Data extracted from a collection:
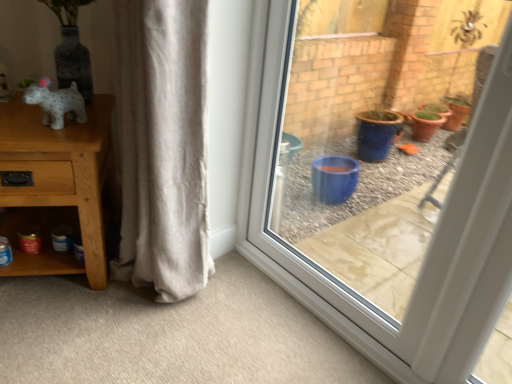
Question: Is speckled white dog at left not close to beige cotton curtain at center?

Choices:
 (A) no
 (B) yes

Answer: (A)

Question: Can you confirm if speckled white dog at left is positioned to the right of beige cotton curtain at center?

Choices:
 (A) yes
 (B) no

Answer: (B)

Question: From the image's perspective, is speckled white dog at left above beige cotton curtain at center?

Choices:
 (A) no
 (B) yes

Answer: (B)

Question: Does speckled white dog at left have a lesser width compared to beige cotton curtain at center?

Choices:
 (A) yes
 (B) no

Answer: (A)

Question: Is speckled white dog at left not within beige cotton curtain at center?

Choices:
 (A) yes
 (B) no

Answer: (A)

Question: Is speckled white dog at left turned away from beige cotton curtain at center?

Choices:
 (A) yes
 (B) no

Answer: (B)

Question: Is transparent glass window at center completely or partially outside of beige cotton curtain at center?

Choices:
 (A) no
 (B) yes

Answer: (B)

Question: From the image's perspective, is transparent glass window at center below beige cotton curtain at center?

Choices:
 (A) yes
 (B) no

Answer: (A)

Question: Is transparent glass window at center positioned behind beige cotton curtain at center?

Choices:
 (A) no
 (B) yes

Answer: (A)

Question: From a real-world perspective, is transparent glass window at center physically above beige cotton curtain at center?

Choices:
 (A) yes
 (B) no

Answer: (A)

Question: Is transparent glass window at center closer to the viewer compared to beige cotton curtain at center?

Choices:
 (A) yes
 (B) no

Answer: (A)

Question: Can you confirm if transparent glass window at center is bigger than beige cotton curtain at center?

Choices:
 (A) no
 (B) yes

Answer: (B)

Question: Considering the relative sizes of speckled white dog at left and wooden table at left in the image provided, is speckled white dog at left taller than wooden table at left?

Choices:
 (A) no
 (B) yes

Answer: (A)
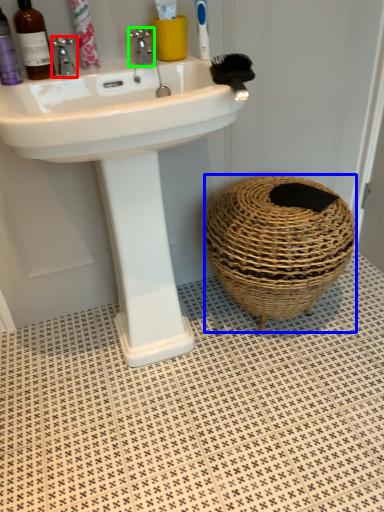
Question: Which is nearer to the tap (highlighted by a red box)? basket container (highlighted by a blue box) or tap (highlighted by a green box).

Choices:
 (A) basket container
 (B) tap

Answer: (B)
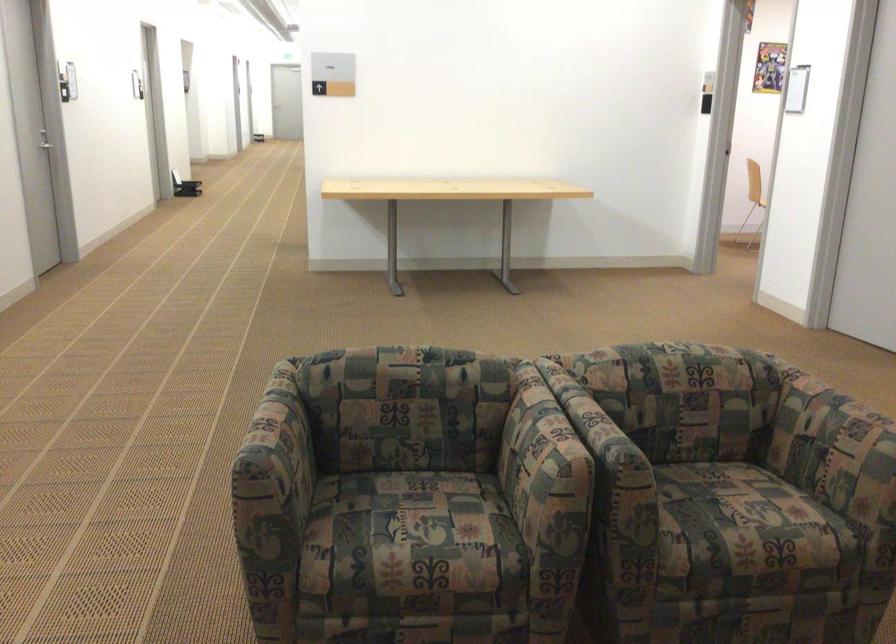
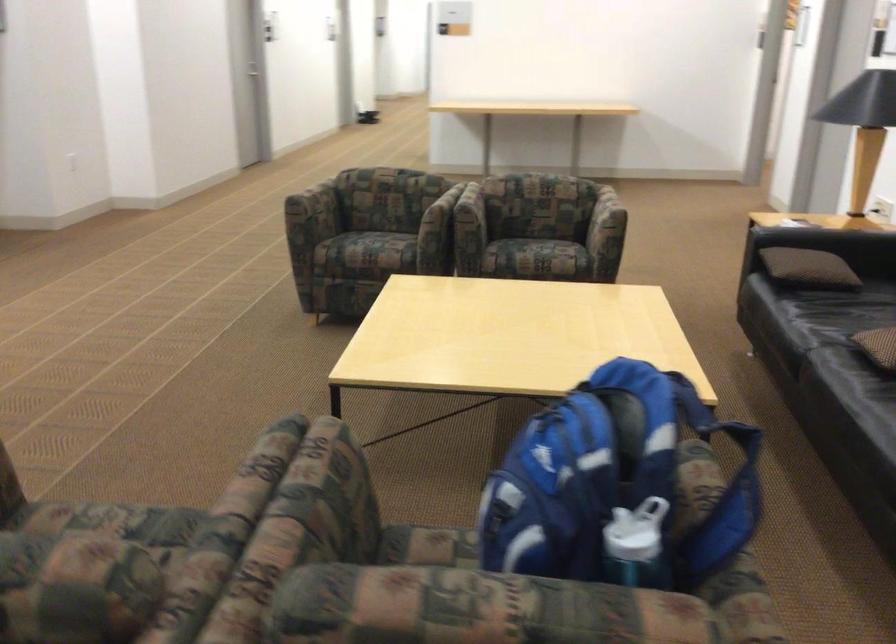
The images are taken continuously from a first-person perspective. In which direction are you moving?

The movement direction of the cameraman is right, backward.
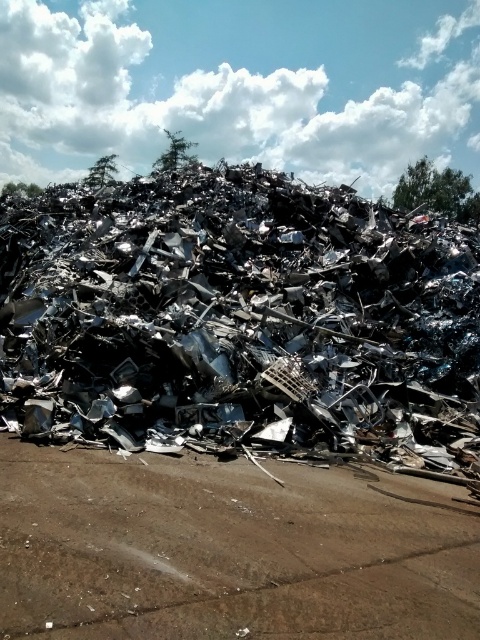
You are standing at the origin point in the image and want to move towards the point labeled point (x=248, y=234). Will you pass by point (x=245, y=531) first?

Yes, because point (x=248, y=234) is behind point (x=245, y=531), so you will pass by point (x=245, y=531) first before reaching point (x=248, y=234).

In the scene shown: You are a delivery truck driver who needs to navigate through the brown dirt track at center. There is a large metallic debris at center blocking your path. Can you safely drive around it without going off the track?

The metallic debris at center might be wider than the brown dirt track at center, so there is a risk that the debris could block the entire track. To safely navigate, you should assess the width of both the debris and the track. If the debris is indeed wider than the track, you would not be able to drive around it without leaving the track. In that case, you should consider an alternative route or wait for the debris to be removed.

You are a delivery driver who needs to drive a truck weighing 10 tons through the area shown. The truck requires a clear path with no obstacles higher than 10 cm. Based on the scene, can you safely drive over the brown dirt track at center without hitting the metallic debris at center?

The metallic debris at center is located above the brown dirt track at center, meaning it is elevated and could pose a collision risk. Since the debris is above the track, driving over the brown dirt track at center might result in the truck hitting the metallic debris at center. Therefore, it is not safe to proceed without first removing or relocating the debris.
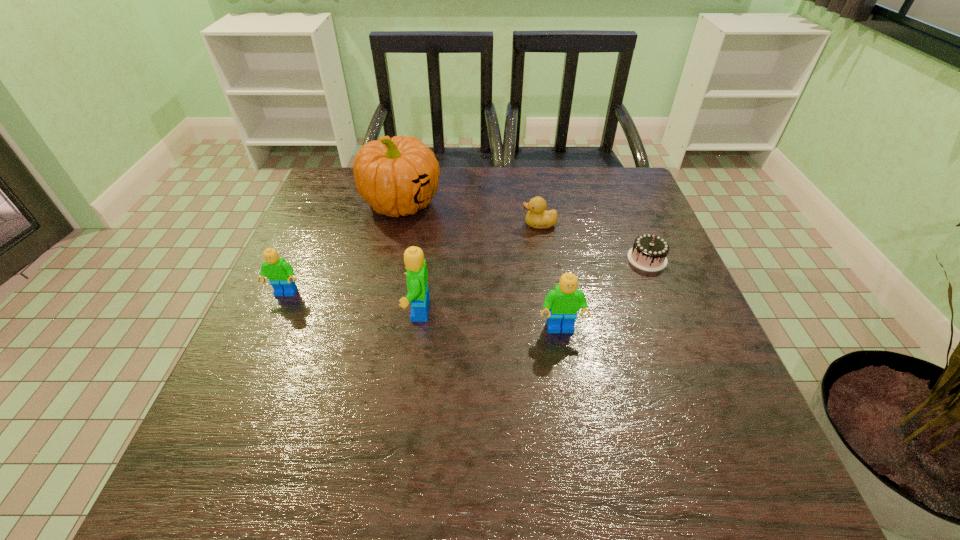
Locate an element on the screen. This screenshot has width=960, height=540. vacant space located on the face of the second Lego from left to right is located at coordinates (276, 311).

I want to click on free space located 0.160m on the face of the second Lego from left to right, so click(331, 311).

At what (x,y) coordinates should I click in order to perform the action: click on free space located 0.150m on the face of the second Lego from left to right. Please return your answer as a coordinate pair (x, y). The image size is (960, 540). Looking at the image, I should click on (336, 311).

Locate an element on the screen. The width and height of the screenshot is (960, 540). vacant region located 0.070m on the face of the rightmost Lego is located at coordinates (567, 367).

Identify the location of vacant space situated 0.230m on the surface of the pumpkin. The height and width of the screenshot is (540, 960). (381, 292).

You are a GUI agent. You are given a task and a screenshot of the screen. Output one action in this format:
    pyautogui.click(x=<x>, y=<y>)
    Task: Click on the free space located 0.230m facing forward on the duckling
    The width and height of the screenshot is (960, 540).
    Given the screenshot: What is the action you would take?
    pyautogui.click(x=435, y=225)

Locate an element on the screen. Image resolution: width=960 pixels, height=540 pixels. free point located facing forward on the duckling is located at coordinates (408, 225).

This screenshot has width=960, height=540. Find the location of `free point located 0.380m facing forward on the duckling`. free point located 0.380m facing forward on the duckling is located at coordinates (378, 225).

This screenshot has width=960, height=540. I want to click on vacant space situated on the back of the third farthest object, so pyautogui.click(x=627, y=209).

Find the location of a particular element. Image resolution: width=960 pixels, height=540 pixels. object positioned at the far edge is located at coordinates (396, 176).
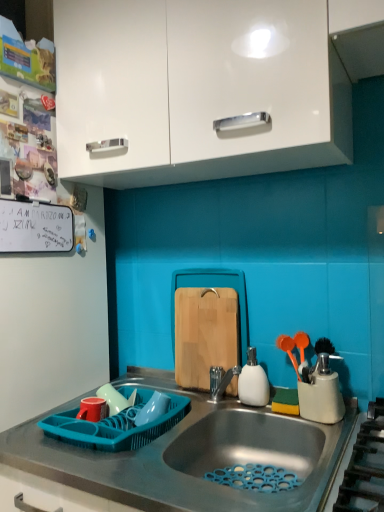
Image resolution: width=384 pixels, height=512 pixels. What are the coordinates of `vacant area that lies in front of white matte soap dispenser at sink, which is the 2th appliance in left-to-right order` in the screenshot? It's located at (284, 421).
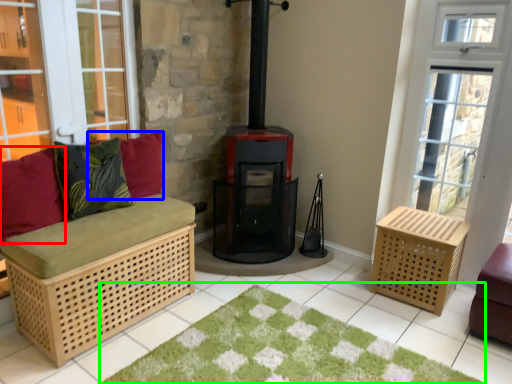
Question: Estimate the real-world distances between objects in this image. Which object is closer to pillow (highlighted by a red box), pillow (highlighted by a blue box) or doormat (highlighted by a green box)?

Choices:
 (A) pillow
 (B) doormat

Answer: (A)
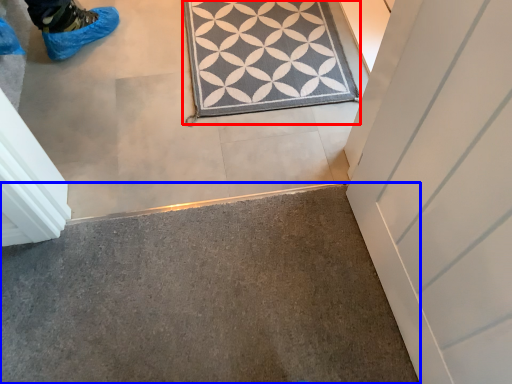
Question: Which of the following is the farthest to the observer, doormat (highlighted by a red box) or concrete (highlighted by a blue box)?

Choices:
 (A) doormat
 (B) concrete

Answer: (A)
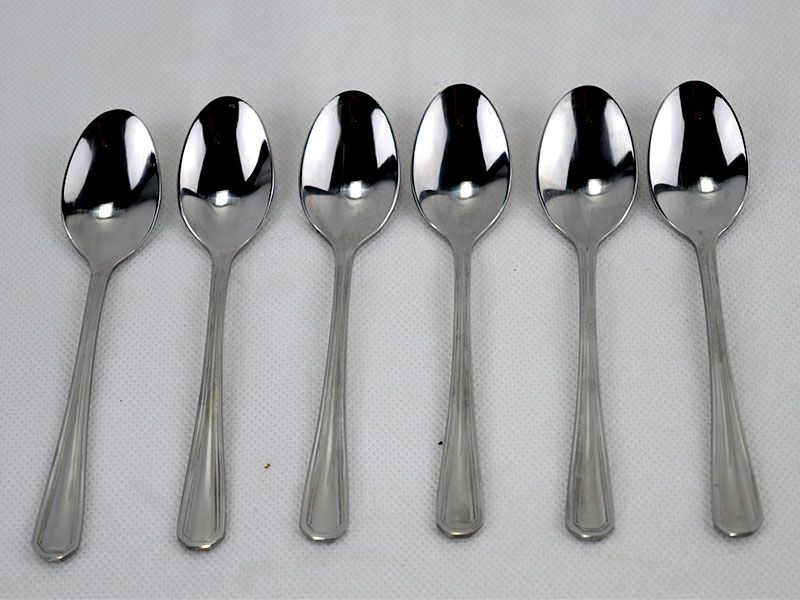
Locate an element on the screen. spoons is located at coordinates (692, 232), (596, 225), (464, 220), (356, 216), (240, 219), (102, 228).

Set exercise: Please give the material again between the lines holding "Question: Which is" and "You are standing", inclusive, with "basket" replaced by "wicker" wherever it appears and nothing else changed. Leave the pictures out of your answer.

Solution for this problem:
Question: Which is nearer to the tap (highlighted by a red box)? wicker container (highlighted by a blue box) or tap (highlighted by a green box).

Choices:
 (A) wicker container
 (B) tap

Answer: (B)
The images are taken continuously from a first-person perspective. In which direction are you moving?

The movement direction of the cameraman is right, backward.
You are standing at the origin point in the image and want to move towards the point labeled point (x=248, y=234). Will you pass by point (x=245, y=531) first?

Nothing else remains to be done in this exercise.